**TASK INSTRUCTIONS:**
Please rewrite the lines from the very first one through the line that contains "Adam a Eva (66, 395)", changing "Very rare" to "Extremely rare" and keeping everything else the same.

....................

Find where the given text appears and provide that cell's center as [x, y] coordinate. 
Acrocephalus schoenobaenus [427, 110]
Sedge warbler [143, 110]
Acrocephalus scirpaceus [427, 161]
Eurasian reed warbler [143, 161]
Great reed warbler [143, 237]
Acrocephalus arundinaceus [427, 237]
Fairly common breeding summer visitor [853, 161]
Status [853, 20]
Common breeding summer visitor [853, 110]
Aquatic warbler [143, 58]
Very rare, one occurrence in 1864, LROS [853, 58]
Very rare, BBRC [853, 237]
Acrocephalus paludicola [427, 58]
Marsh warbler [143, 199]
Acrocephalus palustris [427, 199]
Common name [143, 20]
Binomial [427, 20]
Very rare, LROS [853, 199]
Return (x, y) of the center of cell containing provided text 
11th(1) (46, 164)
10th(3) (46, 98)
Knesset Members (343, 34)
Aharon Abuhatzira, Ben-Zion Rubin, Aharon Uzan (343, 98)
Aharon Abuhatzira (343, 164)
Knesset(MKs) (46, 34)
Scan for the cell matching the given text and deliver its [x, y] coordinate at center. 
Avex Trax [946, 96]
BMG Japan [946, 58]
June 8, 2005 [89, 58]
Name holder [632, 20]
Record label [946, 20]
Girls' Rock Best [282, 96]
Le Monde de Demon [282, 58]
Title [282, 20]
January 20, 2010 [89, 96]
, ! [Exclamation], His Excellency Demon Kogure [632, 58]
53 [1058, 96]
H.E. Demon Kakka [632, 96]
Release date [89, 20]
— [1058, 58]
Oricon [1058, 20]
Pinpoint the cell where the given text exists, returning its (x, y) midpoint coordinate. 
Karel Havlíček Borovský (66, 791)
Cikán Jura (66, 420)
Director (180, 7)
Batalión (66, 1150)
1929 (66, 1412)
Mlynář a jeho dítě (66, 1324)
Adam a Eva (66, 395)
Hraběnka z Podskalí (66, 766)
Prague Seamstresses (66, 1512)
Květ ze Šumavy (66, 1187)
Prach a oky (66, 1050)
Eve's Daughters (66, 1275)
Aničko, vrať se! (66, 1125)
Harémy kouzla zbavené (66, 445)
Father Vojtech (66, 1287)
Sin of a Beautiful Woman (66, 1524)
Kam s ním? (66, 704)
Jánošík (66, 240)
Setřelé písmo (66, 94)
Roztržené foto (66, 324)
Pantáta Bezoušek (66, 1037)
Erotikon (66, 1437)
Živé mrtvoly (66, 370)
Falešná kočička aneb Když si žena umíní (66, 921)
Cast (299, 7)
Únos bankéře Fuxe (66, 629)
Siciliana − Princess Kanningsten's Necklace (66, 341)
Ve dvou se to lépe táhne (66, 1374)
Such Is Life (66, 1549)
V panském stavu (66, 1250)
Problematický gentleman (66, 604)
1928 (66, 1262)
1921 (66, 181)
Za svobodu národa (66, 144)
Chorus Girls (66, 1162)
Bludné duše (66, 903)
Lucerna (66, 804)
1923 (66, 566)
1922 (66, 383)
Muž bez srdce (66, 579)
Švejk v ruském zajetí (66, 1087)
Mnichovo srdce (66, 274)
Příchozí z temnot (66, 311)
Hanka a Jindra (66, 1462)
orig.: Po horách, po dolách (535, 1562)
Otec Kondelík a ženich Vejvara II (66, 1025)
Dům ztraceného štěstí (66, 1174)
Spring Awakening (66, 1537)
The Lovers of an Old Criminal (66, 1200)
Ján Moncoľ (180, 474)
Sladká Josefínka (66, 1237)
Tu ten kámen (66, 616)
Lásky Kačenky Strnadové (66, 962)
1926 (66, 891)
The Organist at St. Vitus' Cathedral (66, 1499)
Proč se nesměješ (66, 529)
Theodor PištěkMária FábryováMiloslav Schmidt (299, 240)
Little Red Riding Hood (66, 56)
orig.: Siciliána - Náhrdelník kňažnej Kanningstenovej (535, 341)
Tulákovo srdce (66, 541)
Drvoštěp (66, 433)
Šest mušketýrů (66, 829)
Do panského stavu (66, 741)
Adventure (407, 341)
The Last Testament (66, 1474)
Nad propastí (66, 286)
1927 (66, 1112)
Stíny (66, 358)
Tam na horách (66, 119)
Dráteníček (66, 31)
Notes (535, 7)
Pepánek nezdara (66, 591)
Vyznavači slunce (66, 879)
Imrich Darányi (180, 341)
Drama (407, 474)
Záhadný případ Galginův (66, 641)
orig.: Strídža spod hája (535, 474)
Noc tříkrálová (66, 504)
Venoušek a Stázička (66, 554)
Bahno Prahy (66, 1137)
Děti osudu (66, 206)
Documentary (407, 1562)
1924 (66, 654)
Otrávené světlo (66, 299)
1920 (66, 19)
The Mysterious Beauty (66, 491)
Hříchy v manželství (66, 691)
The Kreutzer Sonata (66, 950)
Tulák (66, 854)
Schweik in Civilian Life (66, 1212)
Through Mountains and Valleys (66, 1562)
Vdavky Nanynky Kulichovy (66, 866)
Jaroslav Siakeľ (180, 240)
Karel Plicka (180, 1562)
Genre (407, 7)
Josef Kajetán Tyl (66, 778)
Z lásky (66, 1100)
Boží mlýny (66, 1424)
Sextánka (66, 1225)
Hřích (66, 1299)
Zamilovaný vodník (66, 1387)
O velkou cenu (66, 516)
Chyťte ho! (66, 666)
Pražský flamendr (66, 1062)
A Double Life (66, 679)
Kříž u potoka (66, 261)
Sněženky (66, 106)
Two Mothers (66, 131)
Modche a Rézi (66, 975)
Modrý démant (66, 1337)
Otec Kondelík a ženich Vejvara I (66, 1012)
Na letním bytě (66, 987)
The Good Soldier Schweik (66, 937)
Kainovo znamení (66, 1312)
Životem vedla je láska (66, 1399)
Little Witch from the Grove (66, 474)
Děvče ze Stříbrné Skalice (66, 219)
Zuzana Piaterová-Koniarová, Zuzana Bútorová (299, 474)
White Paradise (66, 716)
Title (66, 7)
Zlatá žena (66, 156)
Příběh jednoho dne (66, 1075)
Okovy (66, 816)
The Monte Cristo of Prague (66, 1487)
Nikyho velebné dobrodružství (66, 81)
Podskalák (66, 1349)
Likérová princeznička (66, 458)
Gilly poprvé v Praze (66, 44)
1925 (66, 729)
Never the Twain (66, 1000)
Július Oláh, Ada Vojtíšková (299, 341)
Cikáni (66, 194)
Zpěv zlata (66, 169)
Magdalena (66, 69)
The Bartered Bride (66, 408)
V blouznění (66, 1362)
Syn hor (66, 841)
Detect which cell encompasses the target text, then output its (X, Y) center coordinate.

....................

**IN RESPONSE:**
Find where the given text appears and provide that cell's center as [x, y] coordinate. 
Acrocephalus schoenobaenus [427, 110]
Sedge warbler [143, 110]
Acrocephalus scirpaceus [427, 161]
Eurasian reed warbler [143, 161]
Great reed warbler [143, 237]
Acrocephalus arundinaceus [427, 237]
Fairly common breeding summer visitor [853, 161]
Status [853, 20]
Common breeding summer visitor [853, 110]
Aquatic warbler [143, 58]
Extremely rare, one occurrence in 1864, LROS [853, 58]
Extremely rare, BBRC [853, 237]
Acrocephalus paludicola [427, 58]
Marsh warbler [143, 199]
Acrocephalus palustris [427, 199]
Common name [143, 20]
Binomial [427, 20]
Extremely rare, LROS [853, 199]
Return (x, y) of the center of cell containing provided text 
11th(1) (46, 164)
10th(3) (46, 98)
Knesset Members (343, 34)
Aharon Abuhatzira, Ben-Zion Rubin, Aharon Uzan (343, 98)
Aharon Abuhatzira (343, 164)
Knesset(MKs) (46, 34)
Scan for the cell matching the given text and deliver its [x, y] coordinate at center. 
Avex Trax [946, 96]
BMG Japan [946, 58]
June 8, 2005 [89, 58]
Name holder [632, 20]
Record label [946, 20]
Girls' Rock Best [282, 96]
Le Monde de Demon [282, 58]
Title [282, 20]
January 20, 2010 [89, 96]
, ! [Exclamation], His Excellency Demon Kogure [632, 58]
53 [1058, 96]
H.E. Demon Kakka [632, 96]
Release date [89, 20]
— [1058, 58]
Oricon [1058, 20]
Pinpoint the cell where the given text exists, returning its (x, y) midpoint coordinate. 
Karel Havlíček Borovský (66, 791)
Cikán Jura (66, 420)
Director (180, 7)
Batalión (66, 1150)
1929 (66, 1412)
Mlynář a jeho dítě (66, 1324)
Adam a Eva (66, 395)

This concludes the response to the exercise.